What is required:
Copy each line of the data exactly. Leave nothing out.

Records for this exercise:
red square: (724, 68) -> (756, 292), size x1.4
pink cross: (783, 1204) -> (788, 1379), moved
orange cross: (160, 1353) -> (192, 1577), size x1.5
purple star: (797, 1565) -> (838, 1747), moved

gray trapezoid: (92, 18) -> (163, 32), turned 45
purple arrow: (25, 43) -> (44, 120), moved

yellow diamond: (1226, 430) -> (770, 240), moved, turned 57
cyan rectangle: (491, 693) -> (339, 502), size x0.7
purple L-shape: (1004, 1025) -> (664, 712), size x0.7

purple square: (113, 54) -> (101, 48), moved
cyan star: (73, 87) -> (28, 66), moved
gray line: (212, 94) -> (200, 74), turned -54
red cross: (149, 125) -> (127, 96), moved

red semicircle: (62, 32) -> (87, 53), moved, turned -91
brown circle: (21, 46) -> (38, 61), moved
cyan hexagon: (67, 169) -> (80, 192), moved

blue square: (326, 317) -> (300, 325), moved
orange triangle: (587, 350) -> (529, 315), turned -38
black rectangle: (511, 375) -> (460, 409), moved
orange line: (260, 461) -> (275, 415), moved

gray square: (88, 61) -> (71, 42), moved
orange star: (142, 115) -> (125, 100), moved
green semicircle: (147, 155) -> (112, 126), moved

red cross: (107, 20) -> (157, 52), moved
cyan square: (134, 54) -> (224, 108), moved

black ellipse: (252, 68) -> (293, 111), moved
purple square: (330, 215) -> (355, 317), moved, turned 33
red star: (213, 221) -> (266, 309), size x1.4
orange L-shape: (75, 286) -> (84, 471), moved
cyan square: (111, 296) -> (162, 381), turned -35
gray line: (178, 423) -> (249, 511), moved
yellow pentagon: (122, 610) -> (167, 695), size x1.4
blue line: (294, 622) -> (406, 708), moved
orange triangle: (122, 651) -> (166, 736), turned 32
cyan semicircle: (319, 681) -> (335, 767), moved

Problem solution:
red square: (724, 68) -> (756, 292), size x1.4
pink cross: (783, 1204) -> (788, 1379), moved
orange cross: (160, 1353) -> (192, 1577), size x1.5
purple star: (797, 1565) -> (838, 1747), moved

gray trapezoid: (92, 18) -> (163, 32), turned 45
purple arrow: (25, 43) -> (44, 120), moved

yellow diamond: (1226, 430) -> (770, 240), moved, turned 57
cyan rectangle: (491, 693) -> (339, 502), size x0.7
purple L-shape: (1004, 1025) -> (664, 712), size x0.7

purple square: (113, 54) -> (101, 48), moved
cyan star: (73, 87) -> (28, 66), moved
gray line: (212, 94) -> (200, 74), turned -54
red cross: (149, 125) -> (127, 96), moved

red semicircle: (62, 32) -> (87, 53), moved, turned -91
brown circle: (21, 46) -> (38, 61), moved
cyan hexagon: (67, 169) -> (80, 192), moved

blue square: (326, 317) -> (300, 325), moved
orange triangle: (587, 350) -> (529, 315), turned -38
black rectangle: (511, 375) -> (460, 409), moved
orange line: (260, 461) -> (275, 415), moved

gray square: (88, 61) -> (71, 42), moved
orange star: (142, 115) -> (125, 100), moved
green semicircle: (147, 155) -> (112, 126), moved

red cross: (107, 20) -> (157, 52), moved
cyan square: (134, 54) -> (224, 108), moved

black ellipse: (252, 68) -> (293, 111), moved
purple square: (330, 215) -> (355, 317), moved, turned 33
red star: (213, 221) -> (266, 309), size x1.4
orange L-shape: (75, 286) -> (84, 471), moved
cyan square: (111, 296) -> (162, 381), turned -35
gray line: (178, 423) -> (249, 511), moved
yellow pentagon: (122, 610) -> (167, 695), size x1.4
blue line: (294, 622) -> (406, 708), moved
orange triangle: (122, 651) -> (166, 736), turned 32
cyan semicircle: (319, 681) -> (335, 767), moved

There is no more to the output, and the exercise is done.